_HOW TO COMPLETE THIS TASK_
This exercise calls for duplicating every entry below exactly, without the images.

_RECORDS PROVIDED_
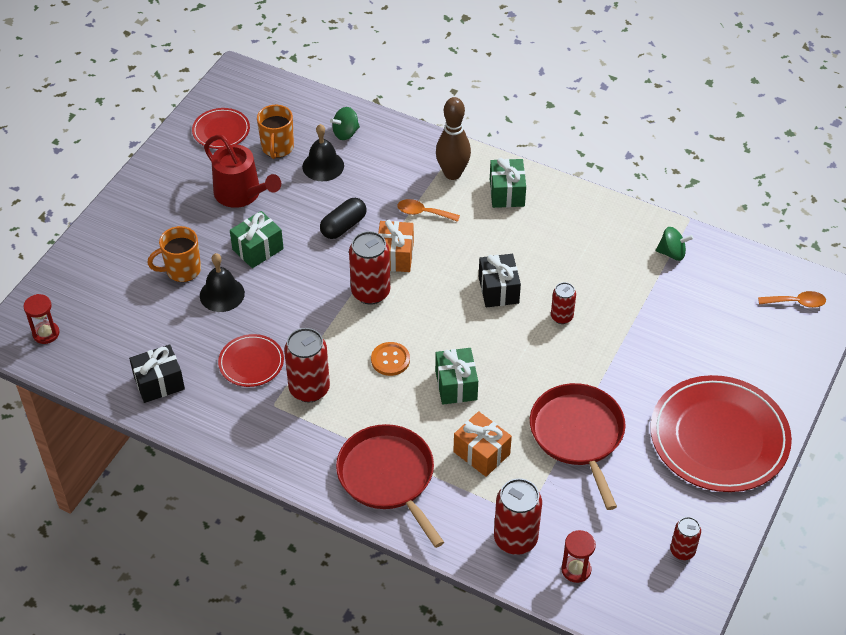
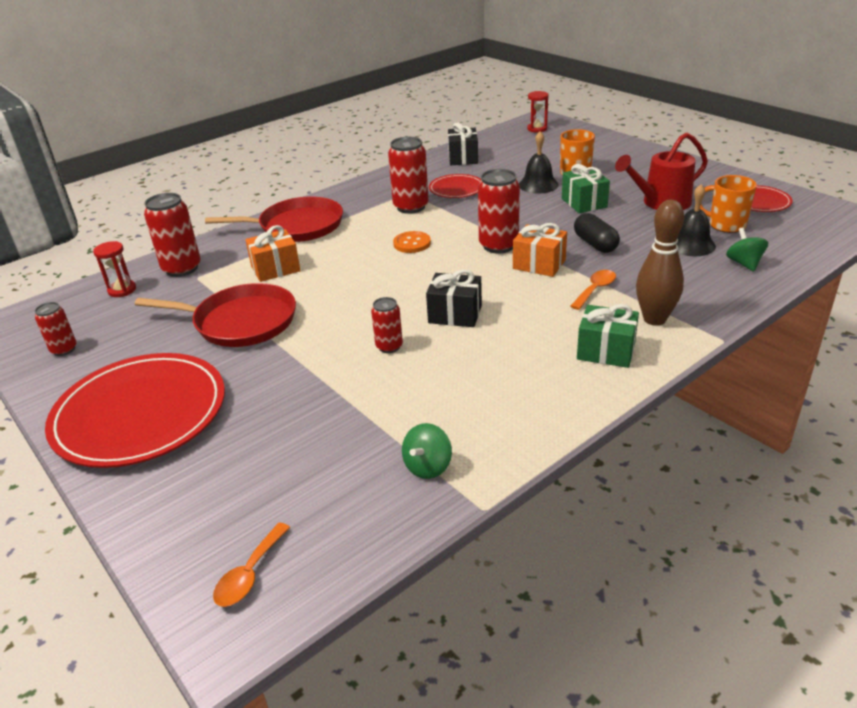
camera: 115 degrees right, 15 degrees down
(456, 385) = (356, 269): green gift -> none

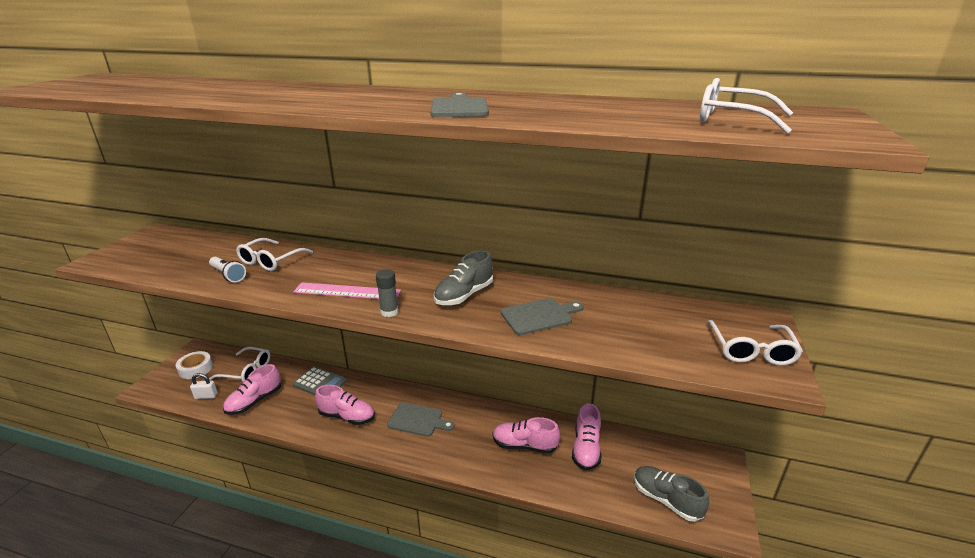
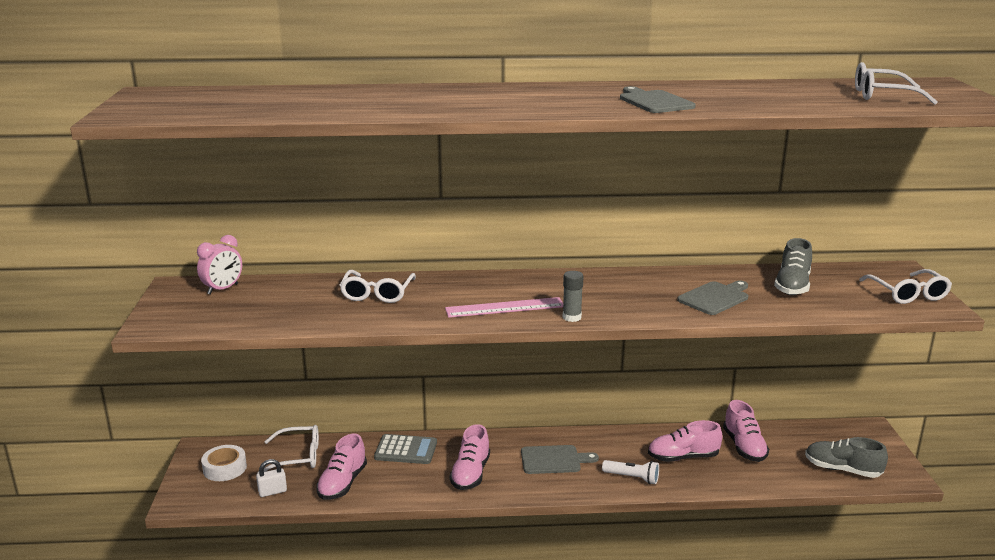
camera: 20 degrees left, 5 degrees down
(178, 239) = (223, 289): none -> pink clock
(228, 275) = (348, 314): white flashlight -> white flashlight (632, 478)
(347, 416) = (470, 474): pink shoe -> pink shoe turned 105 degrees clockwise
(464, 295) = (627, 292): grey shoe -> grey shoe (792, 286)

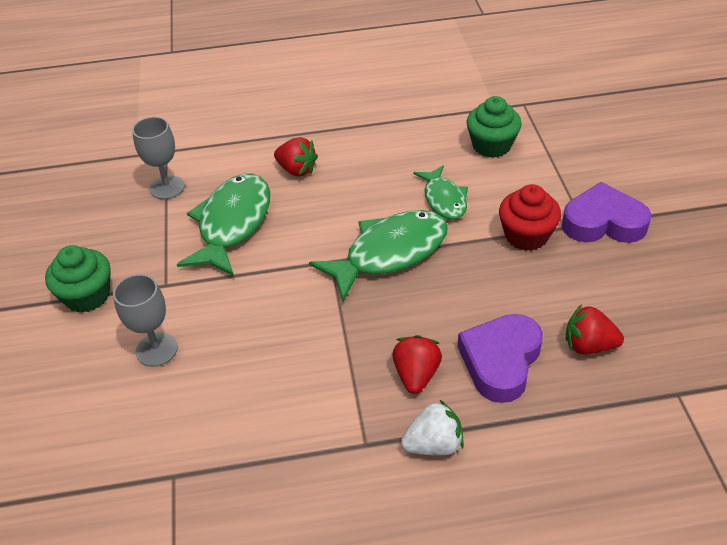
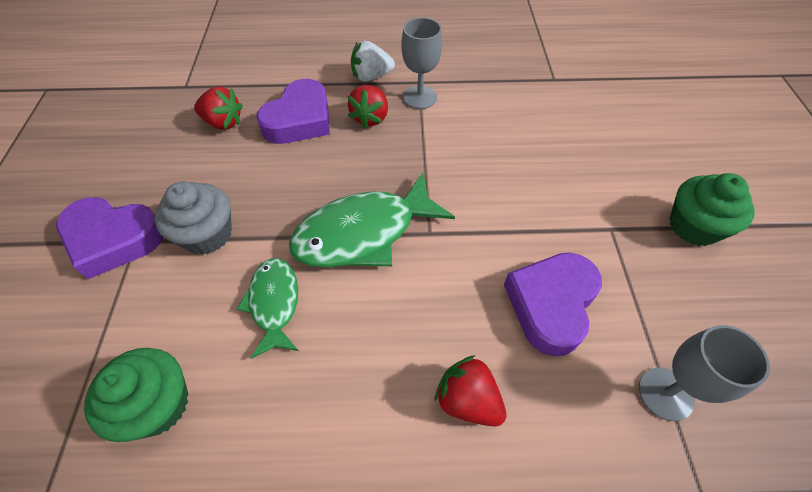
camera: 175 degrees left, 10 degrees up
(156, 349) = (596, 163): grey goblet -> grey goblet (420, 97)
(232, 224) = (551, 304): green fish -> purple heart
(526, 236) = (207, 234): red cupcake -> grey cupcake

_ANSWER FOR THE TASK_
camera: 115 degrees right, 15 degrees down
(456, 385) = (356, 269): green gift -> none

camera: 20 degrees left, 5 degrees down
(178, 239) = (223, 289): none -> pink clock
(228, 275) = (348, 314): white flashlight -> white flashlight (632, 478)
(347, 416) = (470, 474): pink shoe -> pink shoe turned 105 degrees clockwise
(464, 295) = (627, 292): grey shoe -> grey shoe (792, 286)

camera: 175 degrees left, 10 degrees up
(156, 349) = (596, 163): grey goblet -> grey goblet (420, 97)
(232, 224) = (551, 304): green fish -> purple heart
(526, 236) = (207, 234): red cupcake -> grey cupcake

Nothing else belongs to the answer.